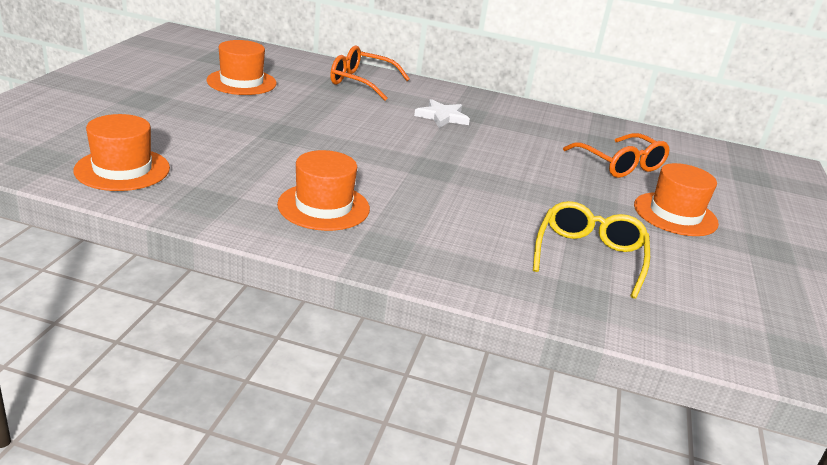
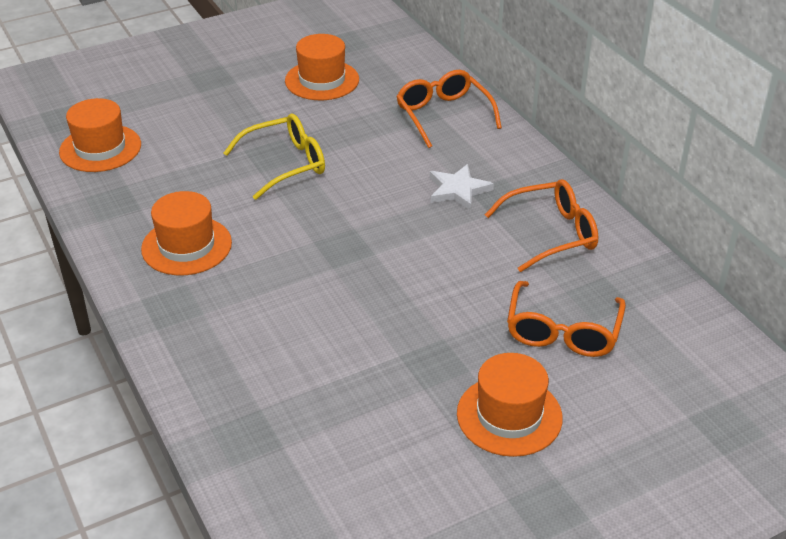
camera: 50 degrees right, 10 degrees up
yellow glasses [533,201,650,299] -> yellow glasses moved to [224,114,325,200]
none -> orange glasses [485,179,598,272]

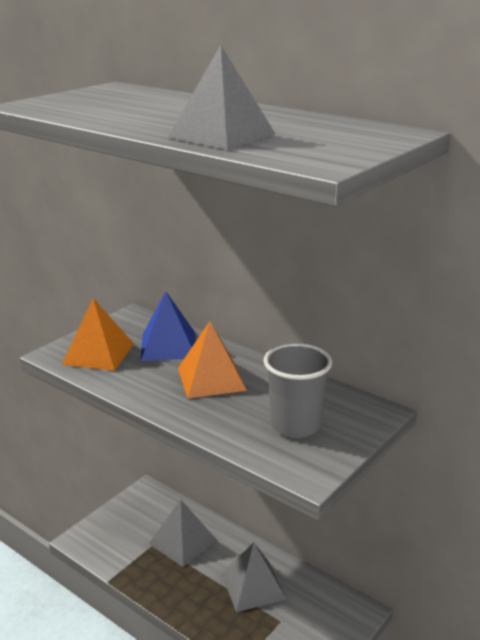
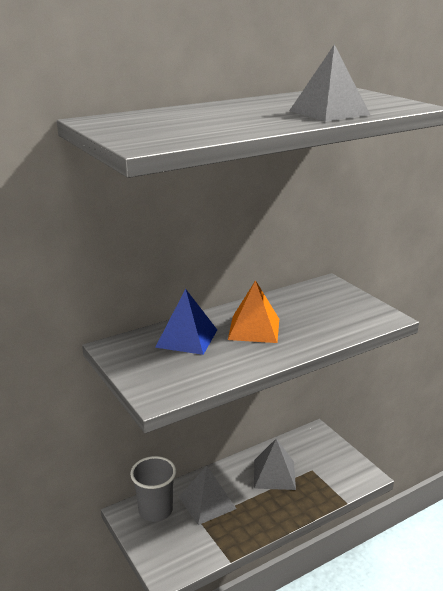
camera: 70 degrees left, 0 degrees up
orange pyramid [62,298,134,371] -> none
grey cup [264,343,332,438] -> grey cup moved to [130,456,176,522]

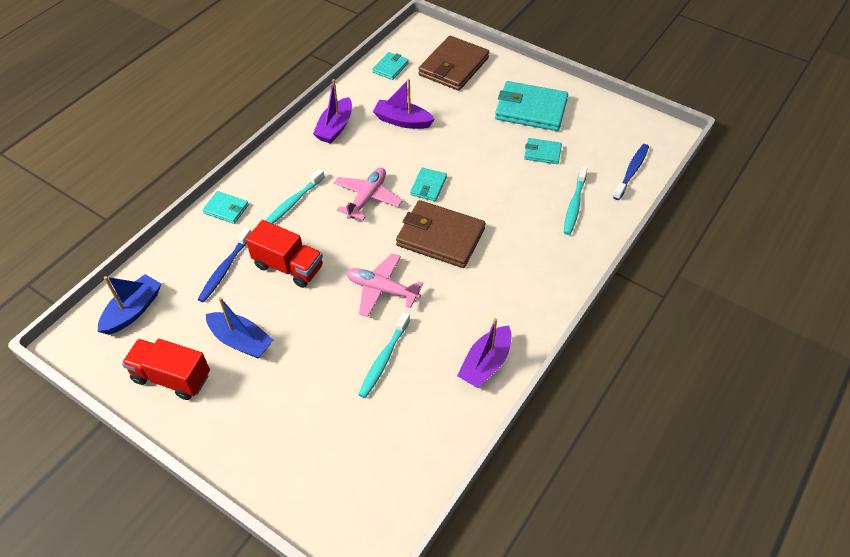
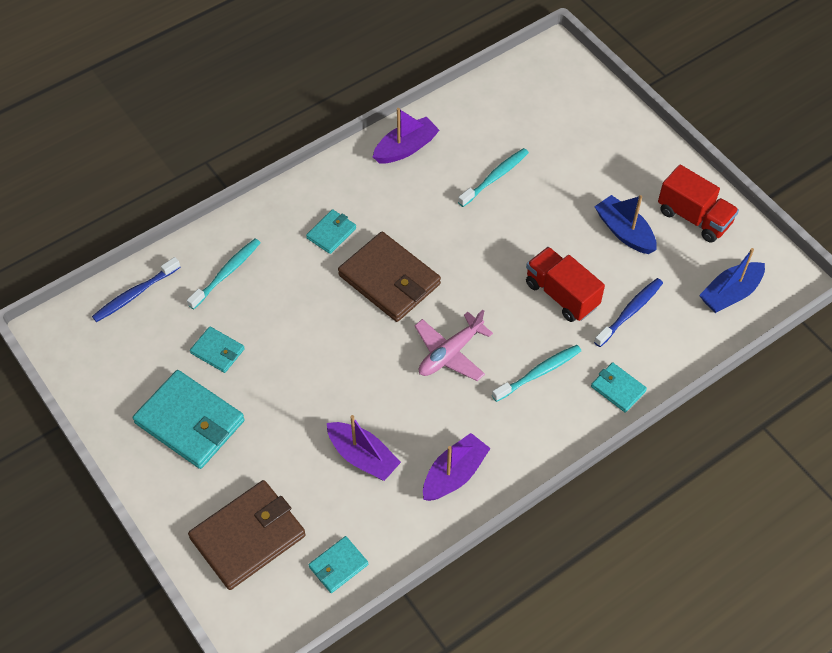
camera: 160 degrees left, 5 degrees up
pink plane [346,253,423,317] -> none
turquoise wallet [410,168,447,201] -> turquoise wallet moved to [306,209,356,254]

---

→ **PROBLEM TO SOLVE**
Reproduce each line of the records above, exactly and without pictures.

→ **SOLUTION**
camera: 50 degrees right, 10 degrees up
yellow glasses [533,201,650,299] -> yellow glasses moved to [224,114,325,200]
none -> orange glasses [485,179,598,272]

camera: 70 degrees left, 0 degrees up
orange pyramid [62,298,134,371] -> none
grey cup [264,343,332,438] -> grey cup moved to [130,456,176,522]

camera: 160 degrees left, 5 degrees up
pink plane [346,253,423,317] -> none
turquoise wallet [410,168,447,201] -> turquoise wallet moved to [306,209,356,254]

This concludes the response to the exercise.